Among the records below, which lines contain the string "brown"? Report them.

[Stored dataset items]
--------------------

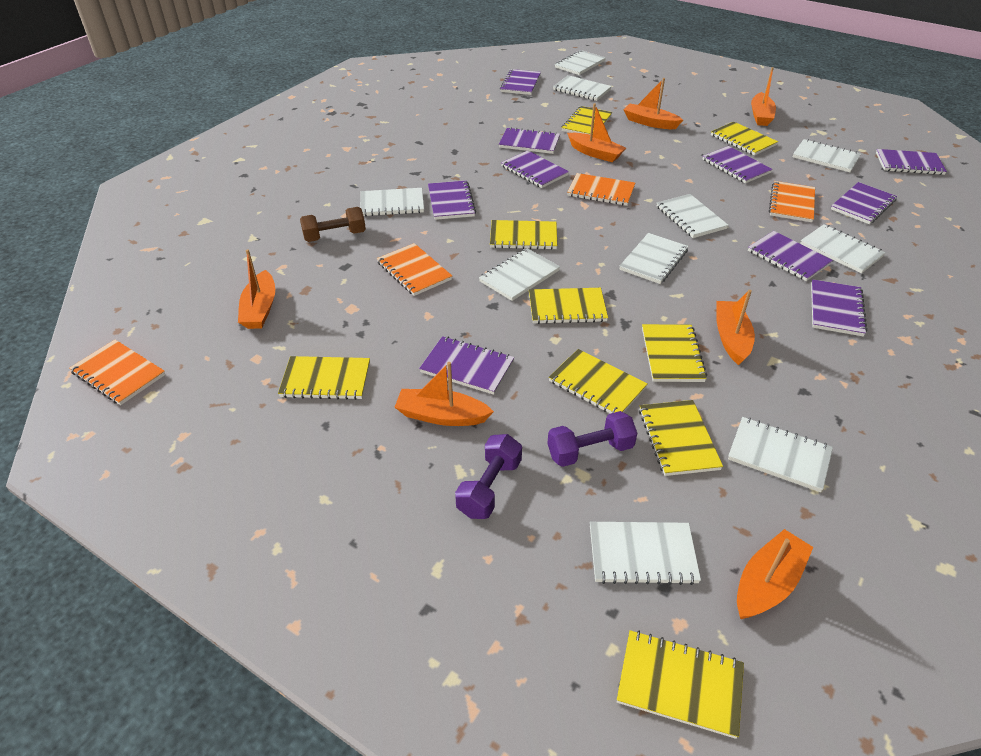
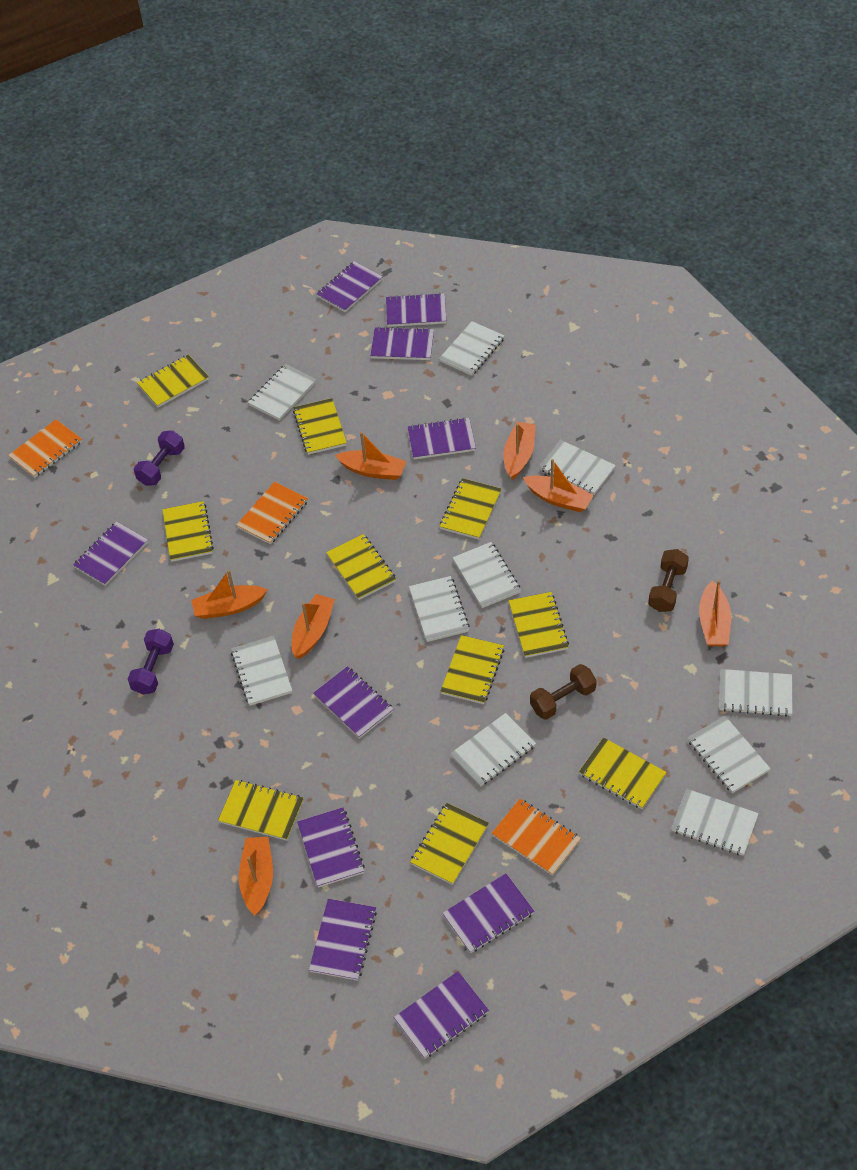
brown dumbbell: 1 -> 2
orange notebook: 4 -> 3
yellow notebook: 9 -> 10

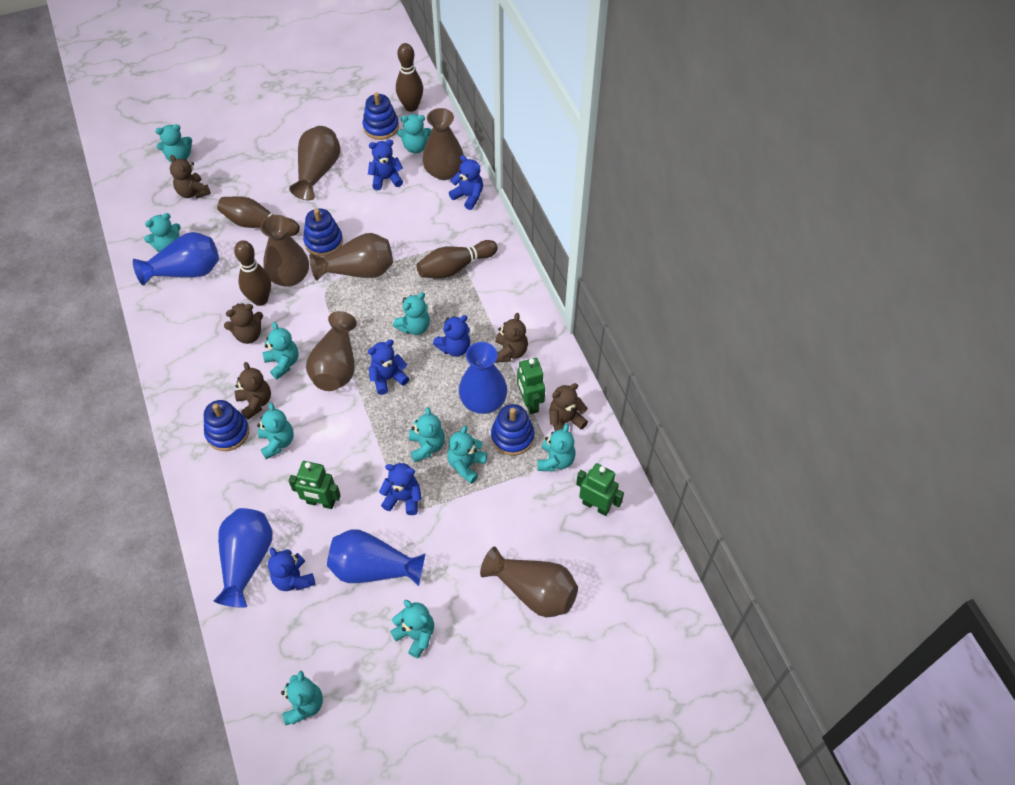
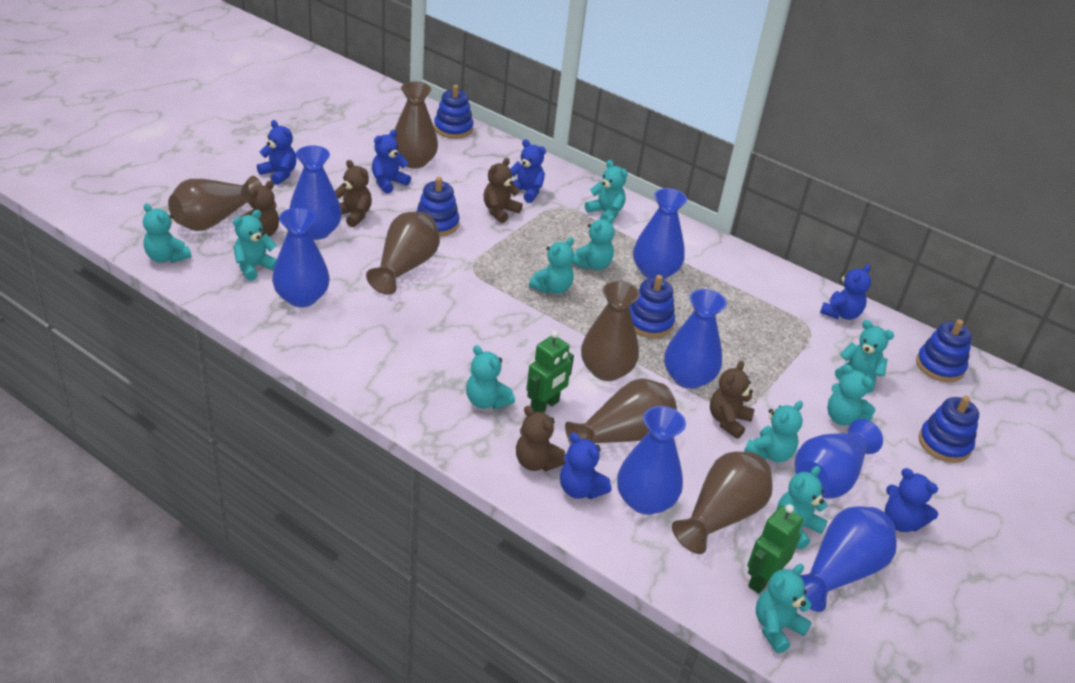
blue stacking toy: 4 -> 5
blue vase: 4 -> 7
brown bowling pin: 4 -> 0
green robot: 3 -> 2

--------------------

Task output:
brown dumbbell: 1 -> 2
brown bowling pin: 4 -> 0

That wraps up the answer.